Extracted entries:

^^^^^^^^^^^^^^^^

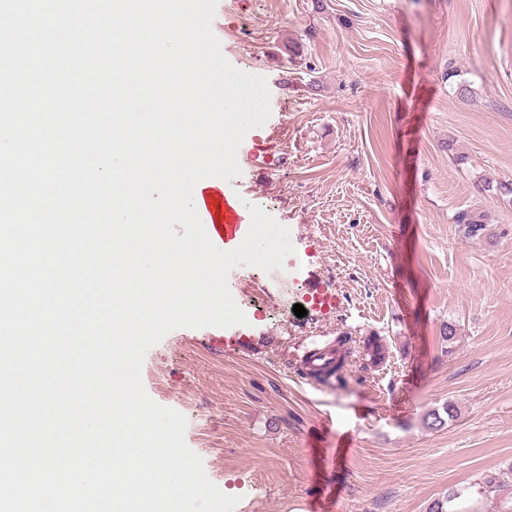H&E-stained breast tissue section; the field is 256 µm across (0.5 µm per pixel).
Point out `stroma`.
Masks as SVG:
<instances>
[{"label": "stroma", "mask_w": 512, "mask_h": 512, "mask_svg": "<svg viewBox=\"0 0 512 512\" xmlns=\"http://www.w3.org/2000/svg\"><path fill=\"white\" fill-rule=\"evenodd\" d=\"M212 29L270 92L230 189L289 228L299 302L338 304L256 313L243 347L175 329L145 356L147 394L186 417L235 512H322L326 486L335 512H429L452 491L488 512L480 479L512 476V202L490 191L512 182V0H218ZM462 210L484 237H462ZM370 341L386 366L361 359ZM336 343L341 379L314 389L299 359ZM344 432L347 462L311 484L310 451ZM485 215L473 212H459L455 218V224H458L460 232L465 238H481L487 231V224L484 223Z\"/></svg>", "instance_id": "35a3bbf8"}]
</instances>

^^^^^^^^^^^^^^^^

What is required: Reproduce the material word for word, minus the images.

Answer:
H&E-stained breast tissue section; the field is 256 µm across (0.5 µm per pixel).
Point out `stroma`.
Masks as SVG:
<instances>
[{"label": "stroma", "mask_w": 512, "mask_h": 512, "mask_svg": "<svg viewBox=\"0 0 512 512\" xmlns=\"http://www.w3.org/2000/svg\"><path fill=\"white\" fill-rule=\"evenodd\" d=\"M212 29L270 92L230 189L289 228L299 302L338 304L256 313L243 347L175 329L145 356L147 394L186 417L235 512H322L326 486L335 512H429L452 491L488 512L480 479L512 476V202L490 191L512 182V0H218ZM462 210L484 237H462ZM370 341L386 366L361 359ZM336 343L341 379L314 389L299 359ZM344 432L347 462L311 484L310 451ZM485 215L473 212H459L455 218V224H458L460 232L465 238H481L487 231V224L484 223Z\"/></svg>", "instance_id": "35a3bbf8"}]
</instances>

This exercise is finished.